┌────────

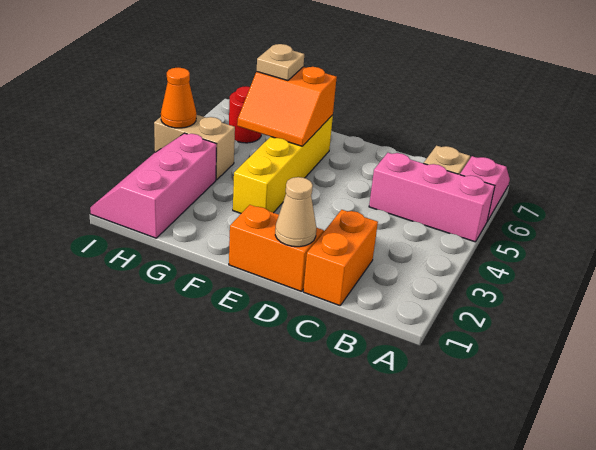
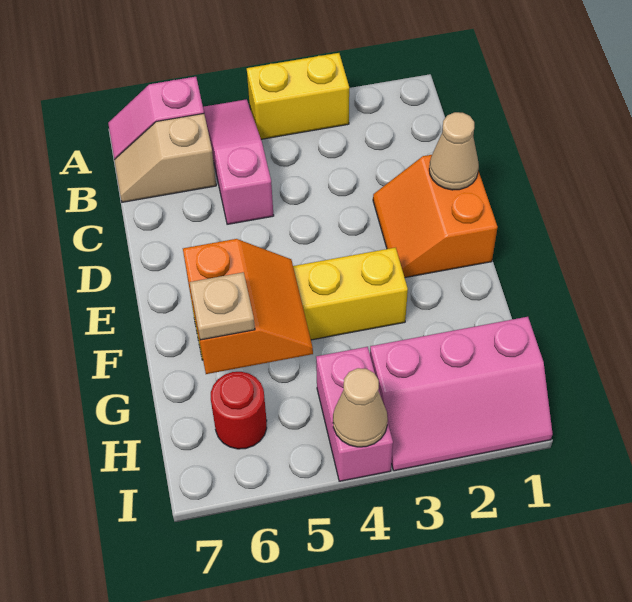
none -> yellow brick A3:A4 level 1
pink brick A5:C5 level 1 -> pink slope A5:C5 level 1 top C
orange brick C1:C2 level 1 -> none
tan brick H4:I4 level 1 -> pink brick H4:I4 level 1
orange cone I4 level 2 -> tan cone I4 level 2

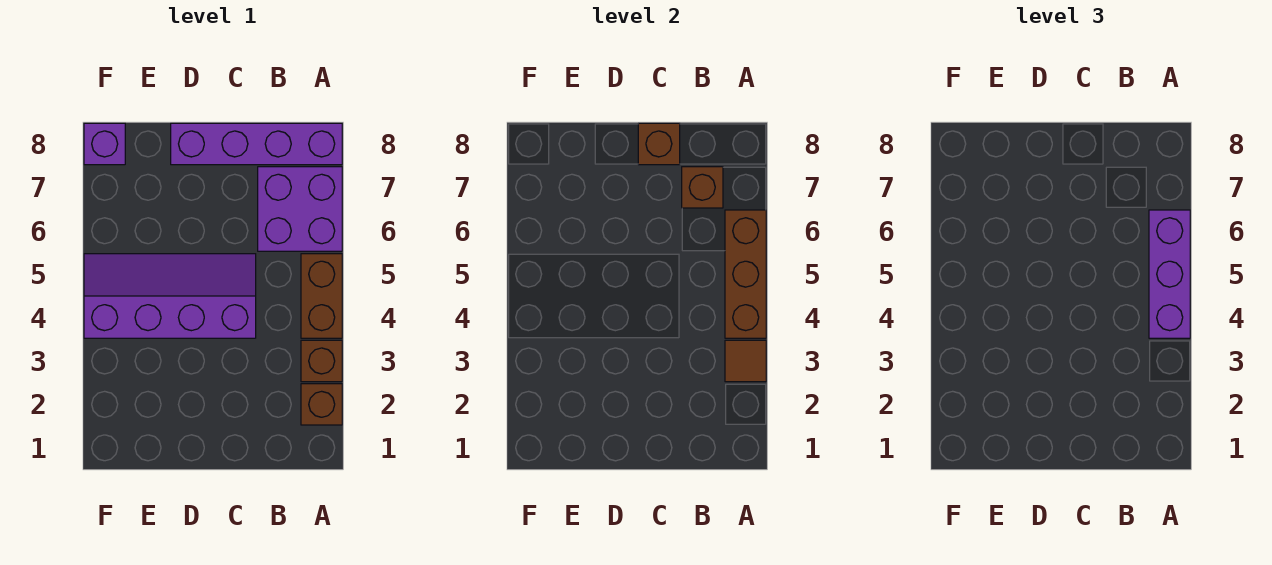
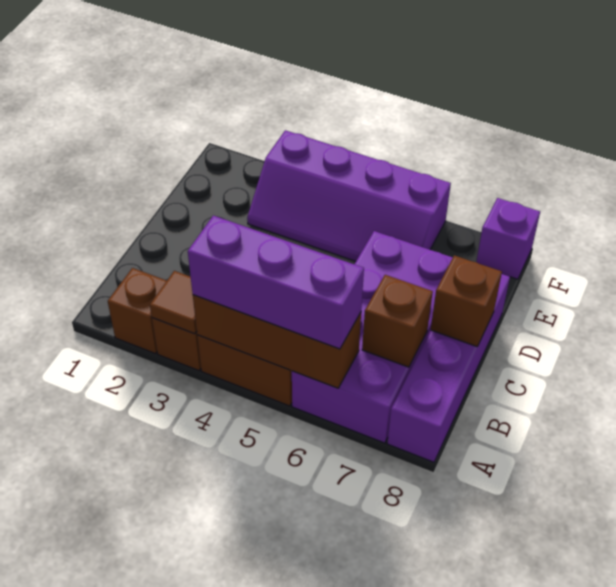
purple brick A6:B7 level 1 -> purple brick A6:D7 level 1
purple slope C4:F5 level 1 top 4 -> purple slope E3:F6 level 1 top F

└────────

• _WHAT YOU HAVE TO DO_: Repeat all of the material above exactly, leaving out pictures.

• _REPLY_:
none -> yellow brick A3:A4 level 1
pink brick A5:C5 level 1 -> pink slope A5:C5 level 1 top C
orange brick C1:C2 level 1 -> none
tan brick H4:I4 level 1 -> pink brick H4:I4 level 1
orange cone I4 level 2 -> tan cone I4 level 2

purple brick A6:B7 level 1 -> purple brick A6:D7 level 1
purple slope C4:F5 level 1 top 4 -> purple slope E3:F6 level 1 top F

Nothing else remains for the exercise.